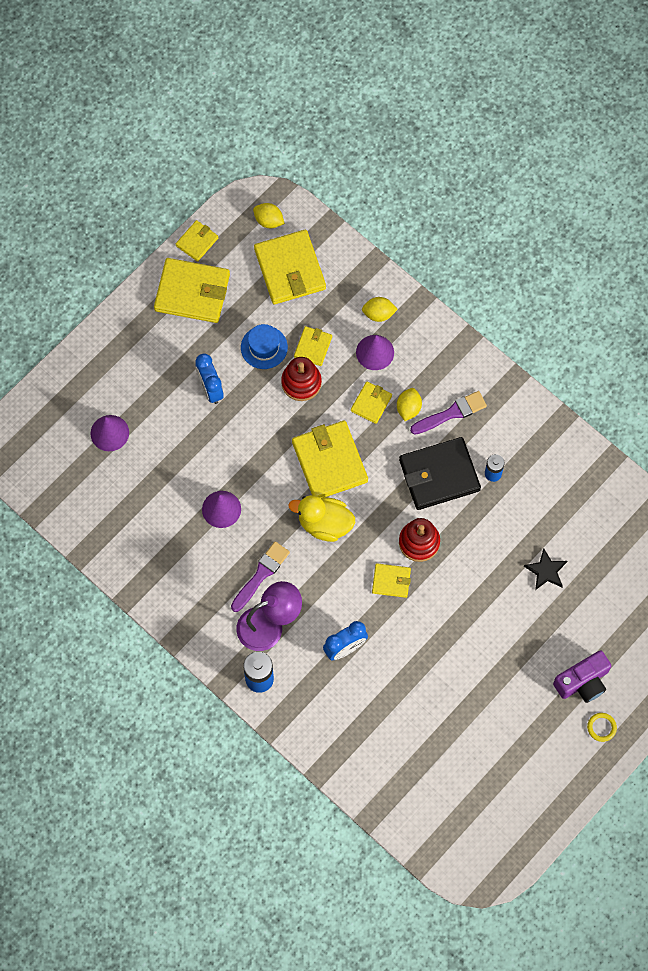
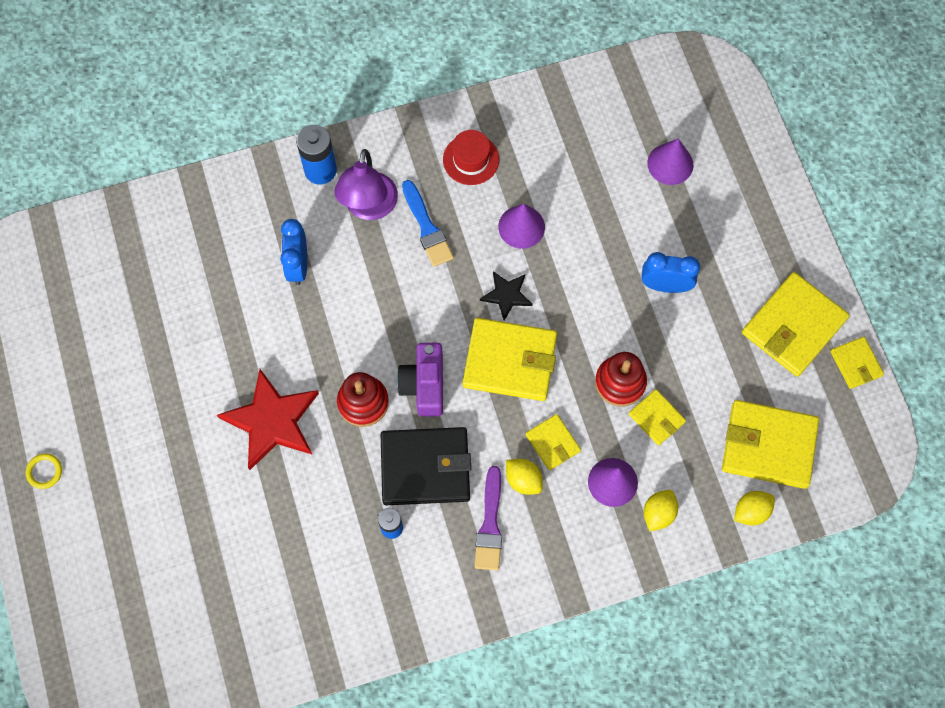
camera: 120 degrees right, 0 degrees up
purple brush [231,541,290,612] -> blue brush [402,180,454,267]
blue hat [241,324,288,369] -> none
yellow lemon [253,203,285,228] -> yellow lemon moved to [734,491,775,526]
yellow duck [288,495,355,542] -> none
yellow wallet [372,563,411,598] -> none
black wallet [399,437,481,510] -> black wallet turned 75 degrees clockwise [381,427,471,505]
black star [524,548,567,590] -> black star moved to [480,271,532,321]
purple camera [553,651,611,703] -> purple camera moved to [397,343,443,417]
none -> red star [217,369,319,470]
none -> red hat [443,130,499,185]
_ _ _ _
Wherever an image sits in the data, omit it; everything else must be copied exactly.

▶ _Exercise response_
camera: 120 degrees right, 0 degrees up
purple brush [231,541,290,612] -> blue brush [402,180,454,267]
blue hat [241,324,288,369] -> none
yellow lemon [253,203,285,228] -> yellow lemon moved to [734,491,775,526]
yellow duck [288,495,355,542] -> none
yellow wallet [372,563,411,598] -> none
black wallet [399,437,481,510] -> black wallet turned 75 degrees clockwise [381,427,471,505]
black star [524,548,567,590] -> black star moved to [480,271,532,321]
purple camera [553,651,611,703] -> purple camera moved to [397,343,443,417]
none -> red star [217,369,319,470]
none -> red hat [443,130,499,185]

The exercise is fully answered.